→ **Data shown**
──────────
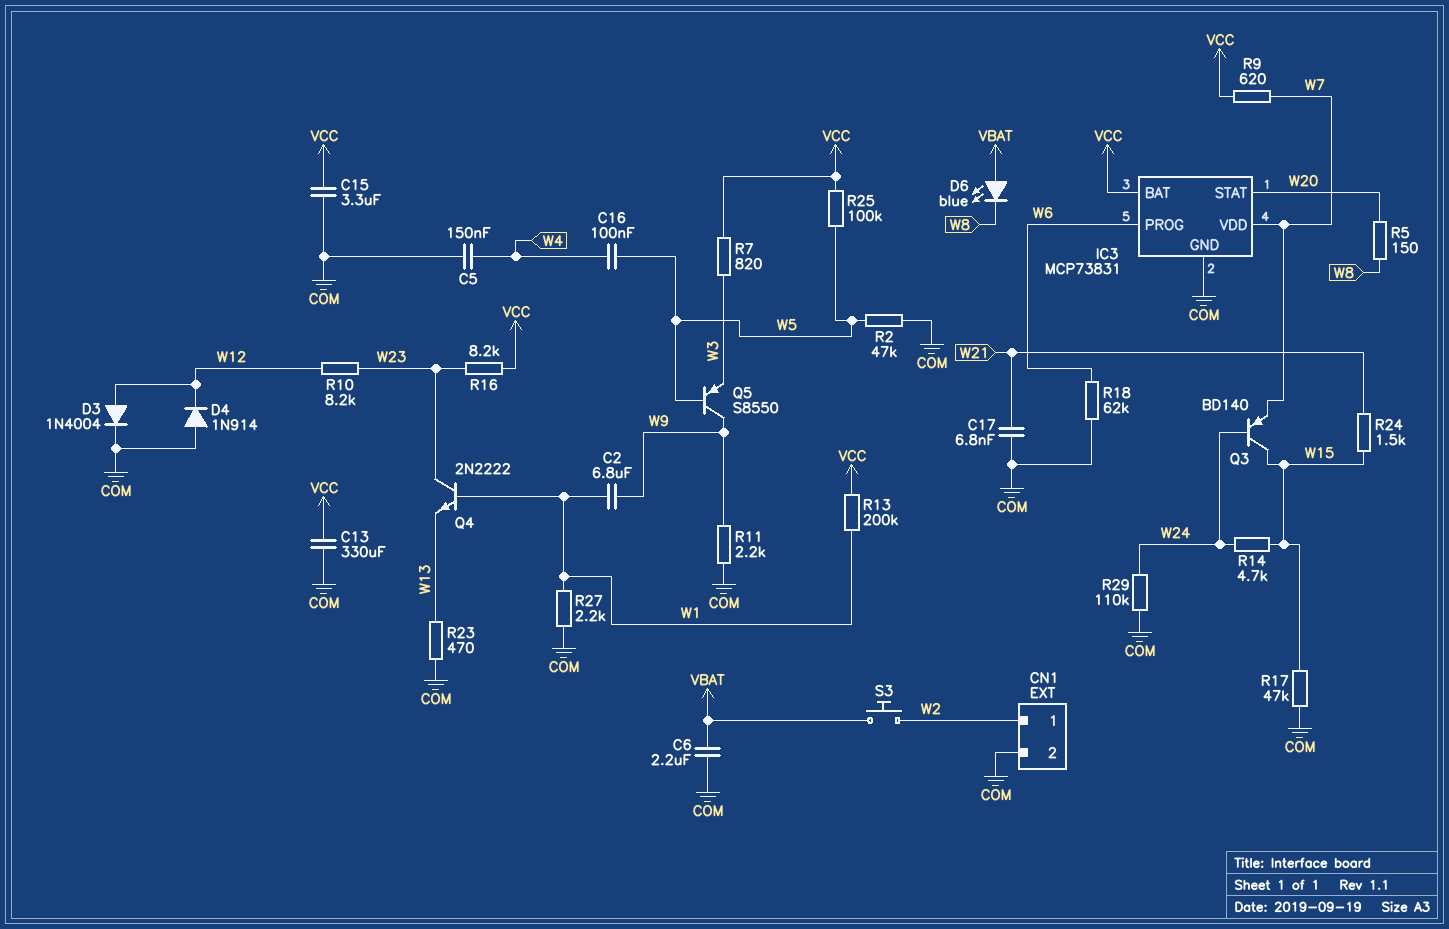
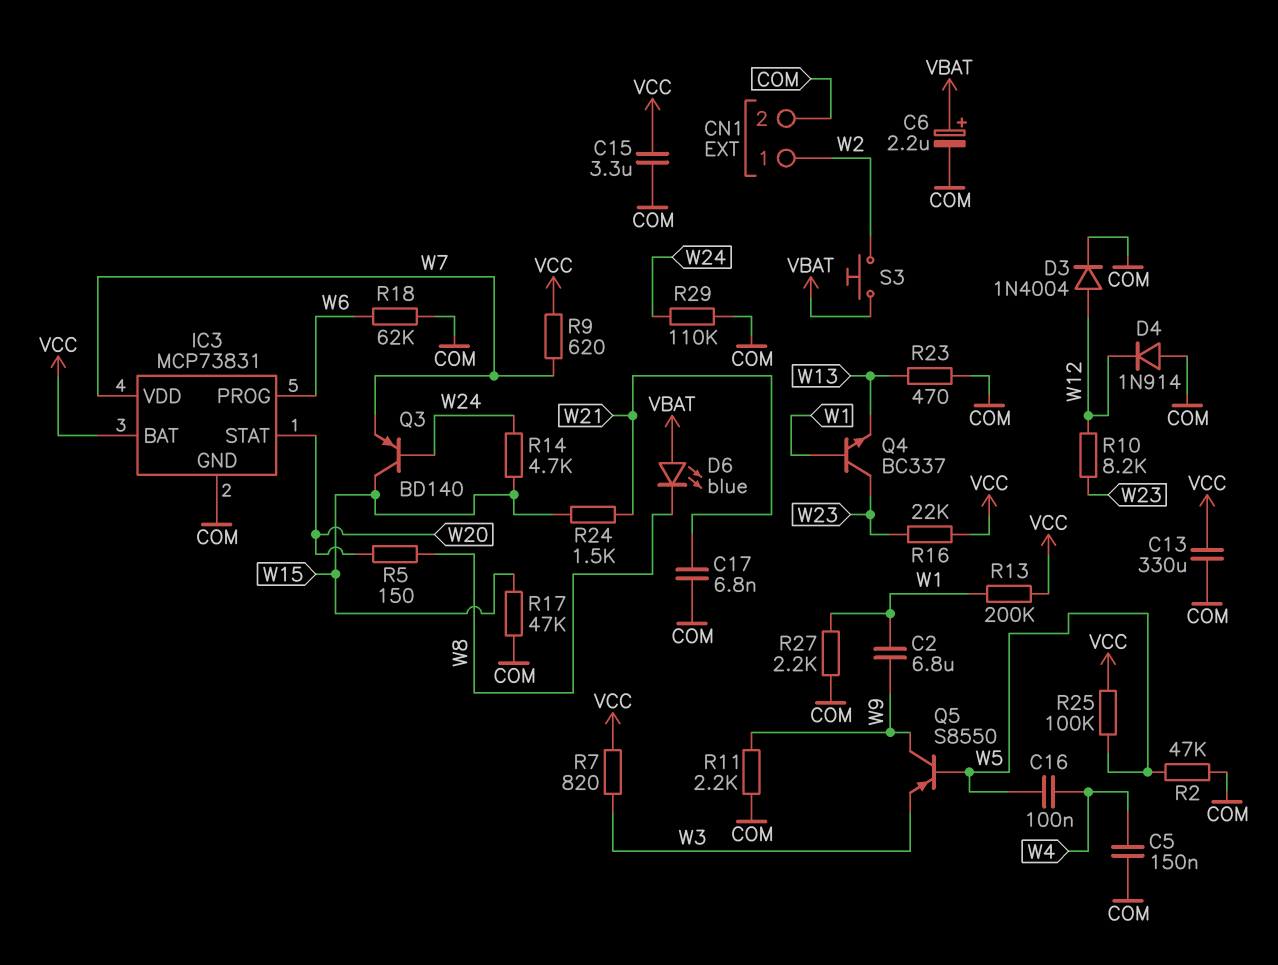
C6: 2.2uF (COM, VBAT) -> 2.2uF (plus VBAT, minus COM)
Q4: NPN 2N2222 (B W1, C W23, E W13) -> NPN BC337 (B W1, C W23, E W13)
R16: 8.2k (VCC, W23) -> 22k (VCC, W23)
──────────
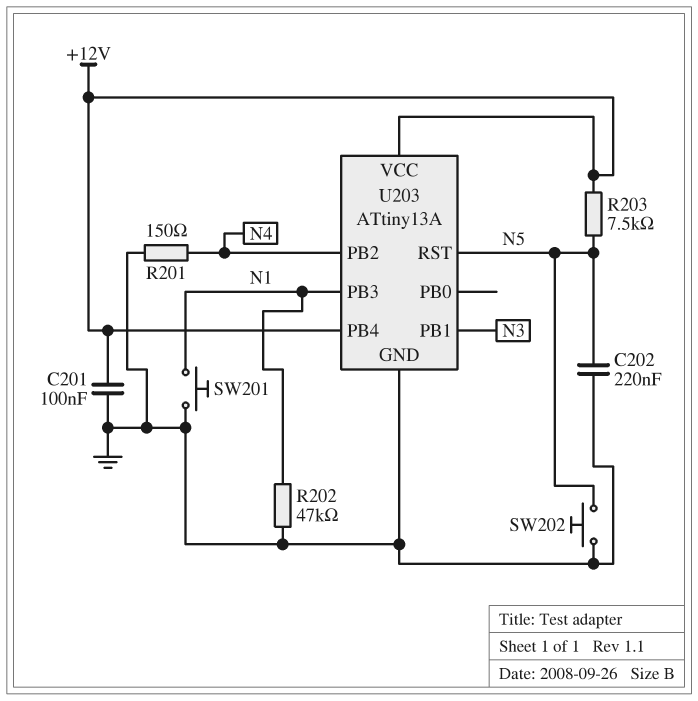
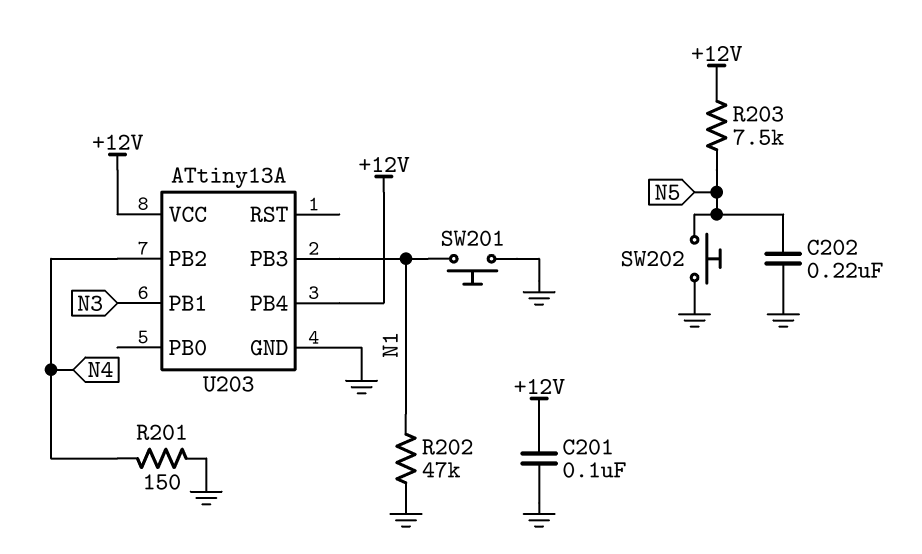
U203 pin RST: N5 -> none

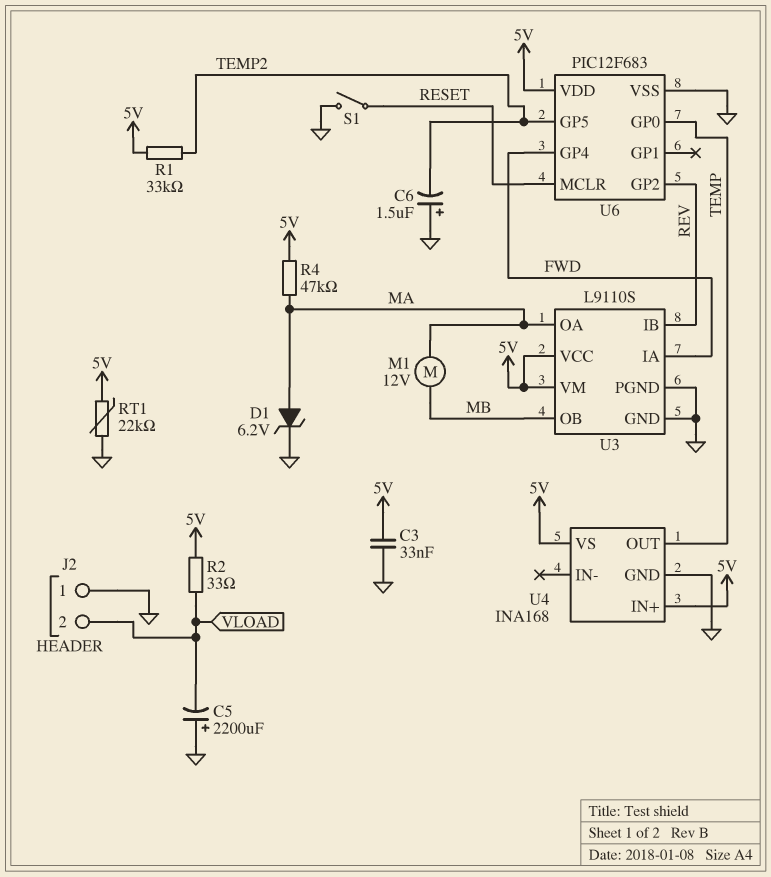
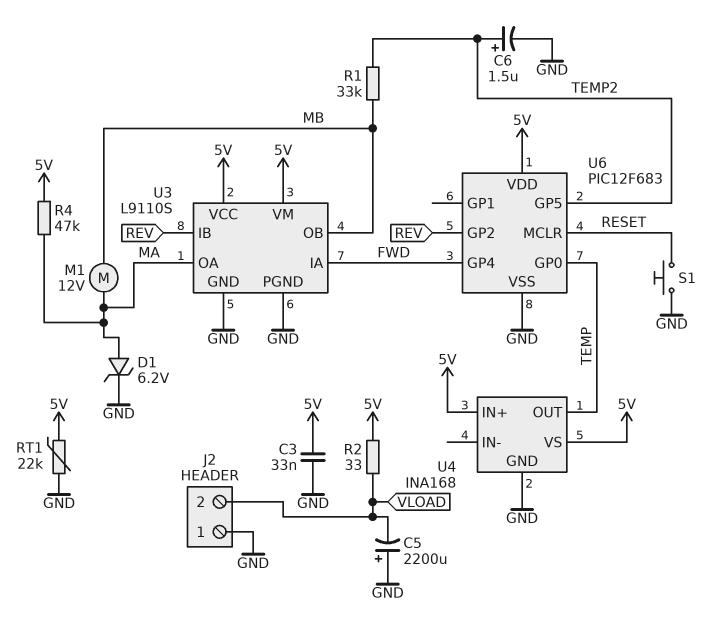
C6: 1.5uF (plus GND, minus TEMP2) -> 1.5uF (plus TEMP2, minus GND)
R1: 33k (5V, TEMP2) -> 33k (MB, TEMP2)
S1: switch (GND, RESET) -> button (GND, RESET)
──────────
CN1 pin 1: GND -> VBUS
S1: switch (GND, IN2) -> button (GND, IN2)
──────────
→ **What to produce**
For this exercise, return every line from the data that holds the string "minus".

→ **Answer below**
C6: 2.2uF (COM, VBAT) -> 2.2uF (plus VBAT, minus COM)
C6: 1.5uF (plus GND, minus TEMP2) -> 1.5uF (plus TEMP2, minus GND)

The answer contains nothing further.